• [Records to use]
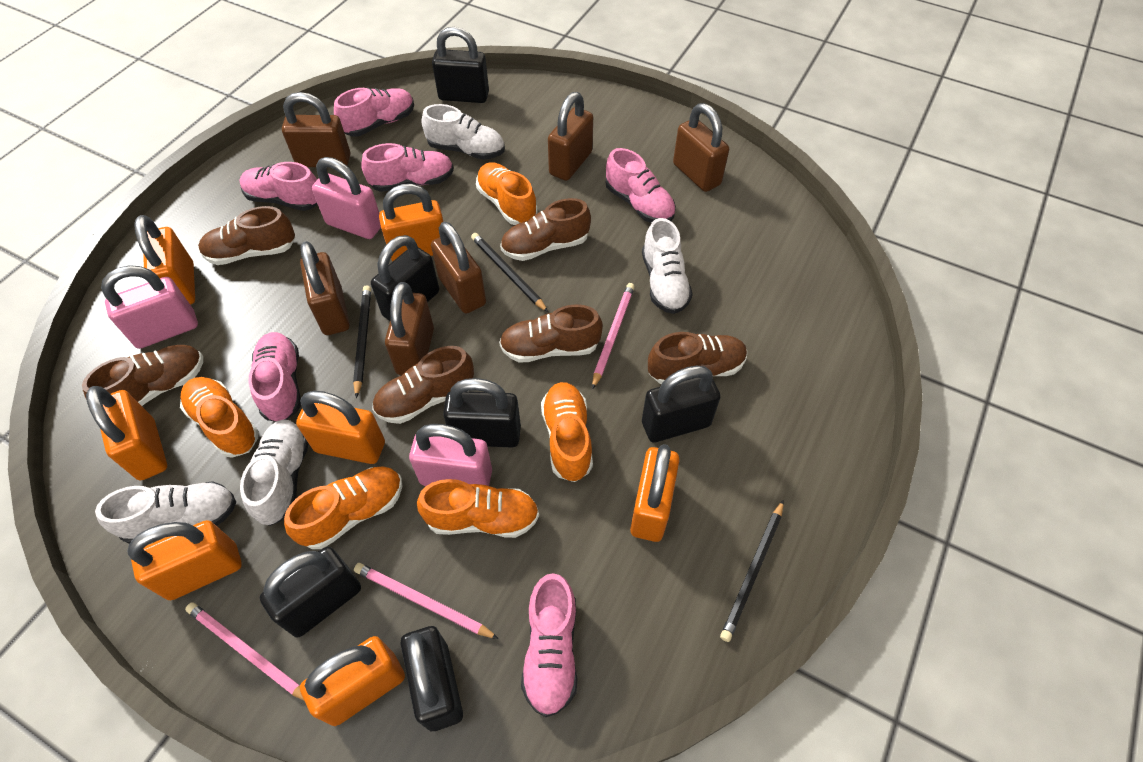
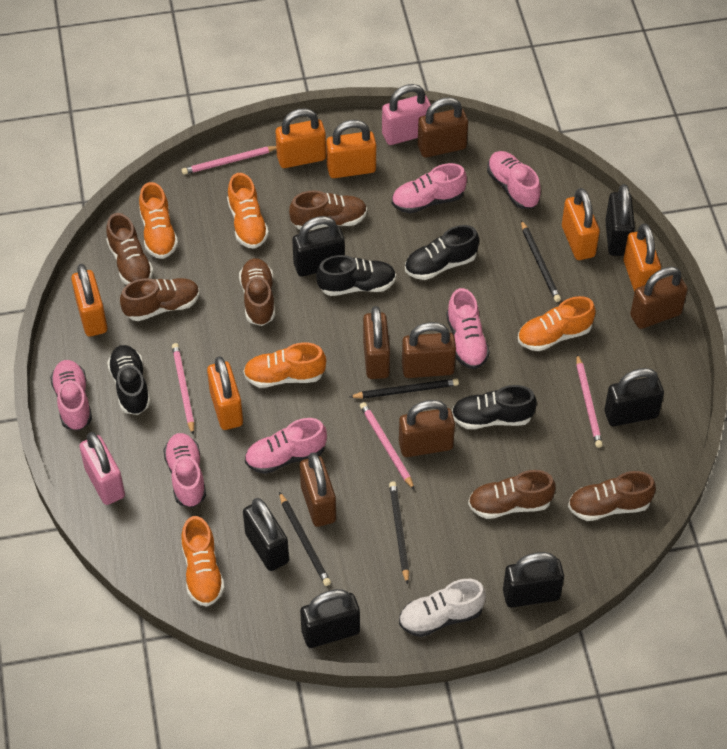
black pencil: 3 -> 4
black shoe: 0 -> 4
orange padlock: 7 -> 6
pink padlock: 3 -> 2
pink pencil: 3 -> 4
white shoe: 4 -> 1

==

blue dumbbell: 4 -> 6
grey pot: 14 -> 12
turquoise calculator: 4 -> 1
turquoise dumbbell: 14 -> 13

• [Task directions]
Please copy, exactly as written, every line in the listing above from the line with "black pencil: 3 -> 4" up to and including the line with "white shoe: 4 -> 1".

• [Solution to the exercise]
black pencil: 3 -> 4
black shoe: 0 -> 4
orange padlock: 7 -> 6
pink padlock: 3 -> 2
pink pencil: 3 -> 4
white shoe: 4 -> 1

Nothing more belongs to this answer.